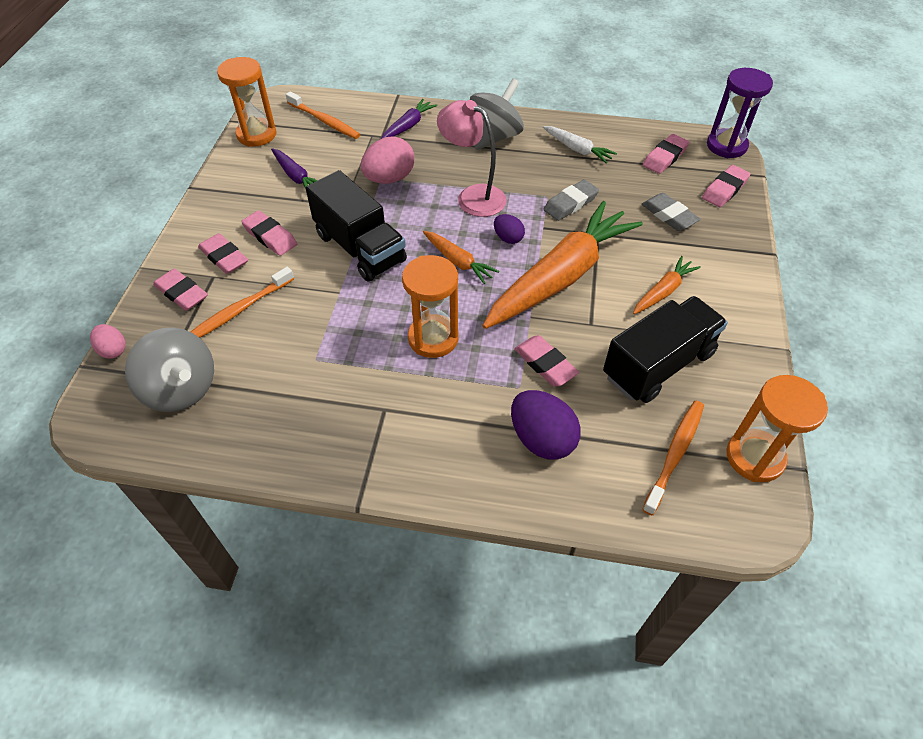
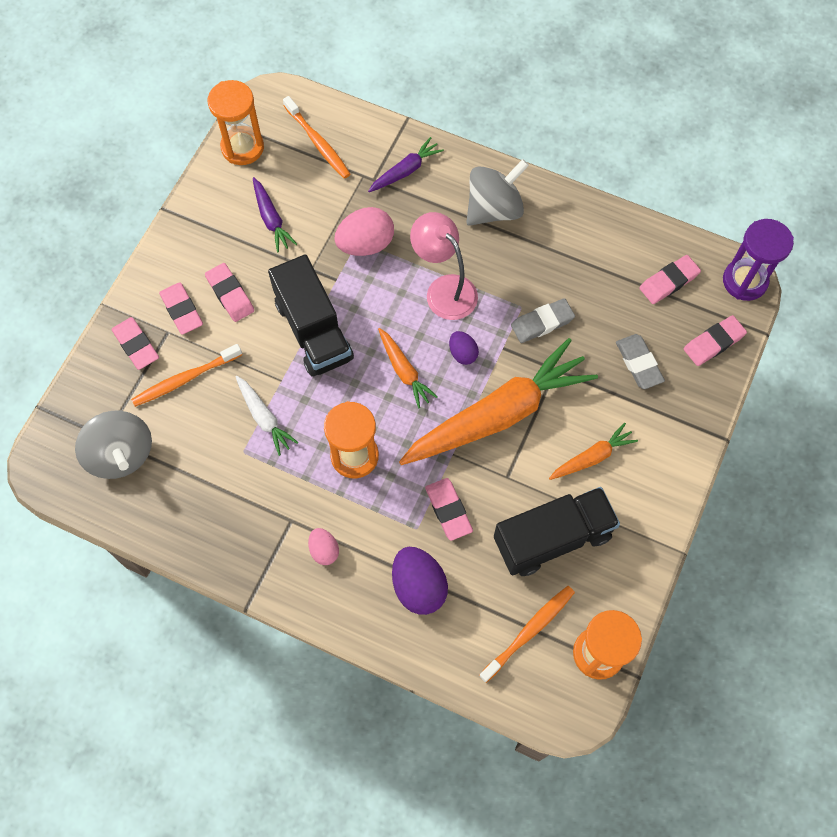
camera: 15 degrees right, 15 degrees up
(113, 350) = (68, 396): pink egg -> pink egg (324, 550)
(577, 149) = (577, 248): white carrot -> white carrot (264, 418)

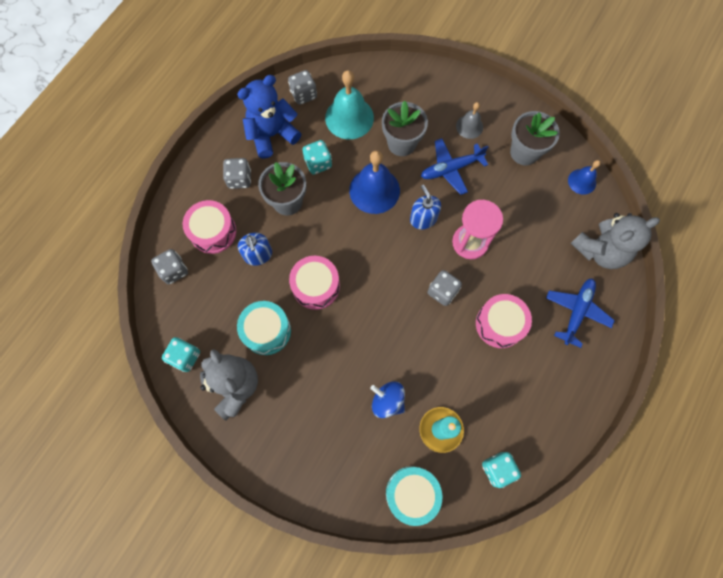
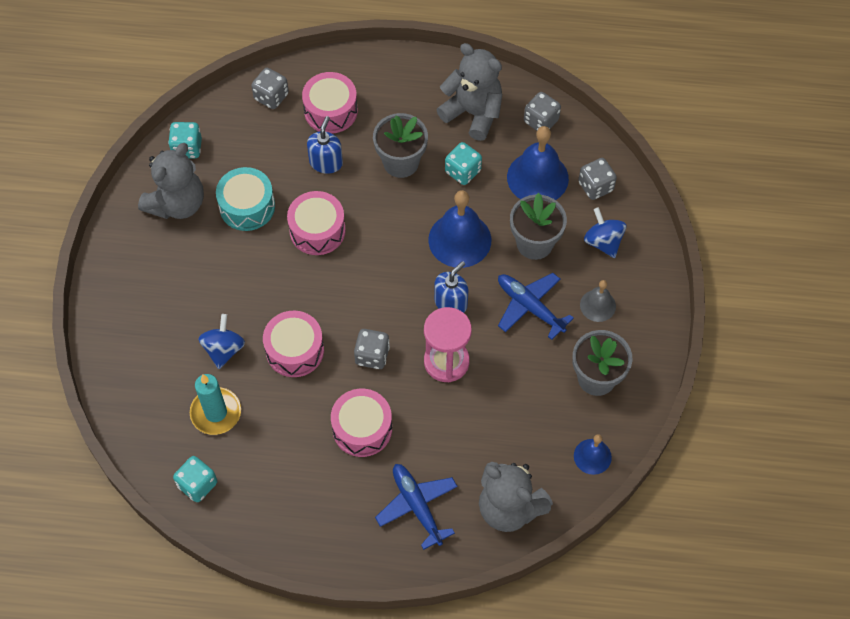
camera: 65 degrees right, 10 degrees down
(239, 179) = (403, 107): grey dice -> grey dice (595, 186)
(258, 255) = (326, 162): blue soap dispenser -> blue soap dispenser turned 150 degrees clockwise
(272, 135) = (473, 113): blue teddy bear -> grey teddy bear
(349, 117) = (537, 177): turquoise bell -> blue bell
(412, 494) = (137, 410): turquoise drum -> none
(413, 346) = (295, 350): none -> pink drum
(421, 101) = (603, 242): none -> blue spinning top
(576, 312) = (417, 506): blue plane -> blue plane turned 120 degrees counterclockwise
════════════════════
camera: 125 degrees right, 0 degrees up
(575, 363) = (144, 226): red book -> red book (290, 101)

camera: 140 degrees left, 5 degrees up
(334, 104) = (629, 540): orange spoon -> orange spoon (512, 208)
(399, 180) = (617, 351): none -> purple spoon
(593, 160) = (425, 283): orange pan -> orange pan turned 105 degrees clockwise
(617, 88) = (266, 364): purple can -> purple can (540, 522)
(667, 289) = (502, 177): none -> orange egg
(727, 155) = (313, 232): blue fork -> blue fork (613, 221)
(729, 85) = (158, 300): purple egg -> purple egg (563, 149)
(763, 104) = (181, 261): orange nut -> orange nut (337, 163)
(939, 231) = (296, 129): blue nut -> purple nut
════════════════════
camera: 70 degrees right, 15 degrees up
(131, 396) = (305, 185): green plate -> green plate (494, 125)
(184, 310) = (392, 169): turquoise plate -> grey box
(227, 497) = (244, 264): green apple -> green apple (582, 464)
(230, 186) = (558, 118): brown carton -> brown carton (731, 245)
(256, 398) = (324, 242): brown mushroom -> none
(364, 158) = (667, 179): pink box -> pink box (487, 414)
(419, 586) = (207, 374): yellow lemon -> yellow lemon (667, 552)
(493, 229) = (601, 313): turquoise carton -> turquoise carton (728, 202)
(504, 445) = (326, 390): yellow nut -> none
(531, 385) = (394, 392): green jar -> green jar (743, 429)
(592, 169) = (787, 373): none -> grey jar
════════════════════
Produce an exact reproduction of the listing above, limited to the lines starting at the line with "(577, 149) = (577, 248): white" and ending at the line with "(413, 346) = (295, 350): none -> pink drum", both kept, with every picture left out.

(577, 149) = (577, 248): white carrot -> white carrot (264, 418)

camera: 65 degrees right, 10 degrees down
(239, 179) = (403, 107): grey dice -> grey dice (595, 186)
(258, 255) = (326, 162): blue soap dispenser -> blue soap dispenser turned 150 degrees clockwise
(272, 135) = (473, 113): blue teddy bear -> grey teddy bear
(349, 117) = (537, 177): turquoise bell -> blue bell
(412, 494) = (137, 410): turquoise drum -> none
(413, 346) = (295, 350): none -> pink drum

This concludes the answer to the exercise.